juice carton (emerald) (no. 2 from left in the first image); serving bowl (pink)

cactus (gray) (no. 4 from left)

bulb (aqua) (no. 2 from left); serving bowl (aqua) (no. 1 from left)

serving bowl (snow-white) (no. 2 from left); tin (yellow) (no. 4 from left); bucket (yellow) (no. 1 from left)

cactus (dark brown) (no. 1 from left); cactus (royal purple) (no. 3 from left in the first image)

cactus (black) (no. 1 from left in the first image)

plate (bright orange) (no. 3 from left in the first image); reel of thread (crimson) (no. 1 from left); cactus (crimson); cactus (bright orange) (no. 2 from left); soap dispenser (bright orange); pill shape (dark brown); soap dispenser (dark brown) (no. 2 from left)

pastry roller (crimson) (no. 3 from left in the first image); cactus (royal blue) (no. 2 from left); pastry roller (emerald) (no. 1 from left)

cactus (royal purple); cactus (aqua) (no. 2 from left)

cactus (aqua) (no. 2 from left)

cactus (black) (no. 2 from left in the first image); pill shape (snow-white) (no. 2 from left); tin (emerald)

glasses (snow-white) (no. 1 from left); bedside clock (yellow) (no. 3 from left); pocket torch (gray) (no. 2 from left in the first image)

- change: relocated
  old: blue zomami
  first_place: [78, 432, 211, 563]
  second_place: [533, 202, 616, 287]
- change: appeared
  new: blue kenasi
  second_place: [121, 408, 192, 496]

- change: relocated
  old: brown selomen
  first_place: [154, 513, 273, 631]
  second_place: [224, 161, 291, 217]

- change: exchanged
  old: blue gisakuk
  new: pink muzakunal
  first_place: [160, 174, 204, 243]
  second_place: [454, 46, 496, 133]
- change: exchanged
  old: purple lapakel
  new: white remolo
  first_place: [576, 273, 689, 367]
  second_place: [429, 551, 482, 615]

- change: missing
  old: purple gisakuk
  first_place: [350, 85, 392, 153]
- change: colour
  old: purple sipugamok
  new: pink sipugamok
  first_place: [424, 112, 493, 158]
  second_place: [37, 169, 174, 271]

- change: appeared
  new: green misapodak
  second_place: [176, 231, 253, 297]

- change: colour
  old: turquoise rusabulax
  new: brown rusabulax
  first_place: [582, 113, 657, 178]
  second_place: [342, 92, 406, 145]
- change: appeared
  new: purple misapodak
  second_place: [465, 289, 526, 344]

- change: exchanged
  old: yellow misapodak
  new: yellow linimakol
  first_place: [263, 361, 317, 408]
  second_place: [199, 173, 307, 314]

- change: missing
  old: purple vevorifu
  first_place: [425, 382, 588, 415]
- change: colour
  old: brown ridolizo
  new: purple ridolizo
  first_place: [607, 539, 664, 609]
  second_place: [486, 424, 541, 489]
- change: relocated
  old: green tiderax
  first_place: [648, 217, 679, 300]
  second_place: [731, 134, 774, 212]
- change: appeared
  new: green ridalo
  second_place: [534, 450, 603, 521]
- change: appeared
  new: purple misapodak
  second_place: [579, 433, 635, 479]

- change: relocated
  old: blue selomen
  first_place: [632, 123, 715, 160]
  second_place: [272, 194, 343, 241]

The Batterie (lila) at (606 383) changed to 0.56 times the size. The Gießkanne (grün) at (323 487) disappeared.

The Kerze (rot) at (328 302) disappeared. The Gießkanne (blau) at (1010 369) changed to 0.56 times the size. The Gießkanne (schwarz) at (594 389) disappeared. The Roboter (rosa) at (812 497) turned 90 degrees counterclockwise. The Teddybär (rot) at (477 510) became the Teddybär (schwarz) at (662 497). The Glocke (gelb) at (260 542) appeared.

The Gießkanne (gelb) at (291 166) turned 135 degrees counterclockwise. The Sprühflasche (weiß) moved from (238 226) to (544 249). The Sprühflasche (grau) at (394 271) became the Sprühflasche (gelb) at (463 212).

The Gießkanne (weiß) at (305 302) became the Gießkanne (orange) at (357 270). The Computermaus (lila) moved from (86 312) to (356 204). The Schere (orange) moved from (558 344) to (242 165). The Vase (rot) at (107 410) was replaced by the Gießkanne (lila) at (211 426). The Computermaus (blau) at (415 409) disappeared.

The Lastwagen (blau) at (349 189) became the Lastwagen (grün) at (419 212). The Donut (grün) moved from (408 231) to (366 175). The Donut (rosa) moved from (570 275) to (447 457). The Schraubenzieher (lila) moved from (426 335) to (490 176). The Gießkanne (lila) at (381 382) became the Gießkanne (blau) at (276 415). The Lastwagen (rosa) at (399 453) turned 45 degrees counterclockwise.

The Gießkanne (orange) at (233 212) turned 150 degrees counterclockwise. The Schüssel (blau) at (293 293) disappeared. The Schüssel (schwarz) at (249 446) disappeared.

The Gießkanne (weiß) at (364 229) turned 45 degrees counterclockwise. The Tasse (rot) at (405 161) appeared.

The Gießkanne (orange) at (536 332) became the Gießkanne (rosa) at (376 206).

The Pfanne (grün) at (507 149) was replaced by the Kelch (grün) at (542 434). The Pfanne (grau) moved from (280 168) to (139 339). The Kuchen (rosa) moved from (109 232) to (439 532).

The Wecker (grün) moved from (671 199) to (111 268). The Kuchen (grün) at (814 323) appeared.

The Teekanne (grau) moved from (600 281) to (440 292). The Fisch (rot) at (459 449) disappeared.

▬▬▬▬▬▬▬▬▬▬

Reproduce word for word the material above, beginning with the line that contains "old: blue zomami" and ending with the line that contains "new: blue kenasi".

  old: blue zomami
  first_place: [78, 432, 211, 563]
  second_place: [533, 202, 616, 287]
- change: appeared
  new: blue kenasi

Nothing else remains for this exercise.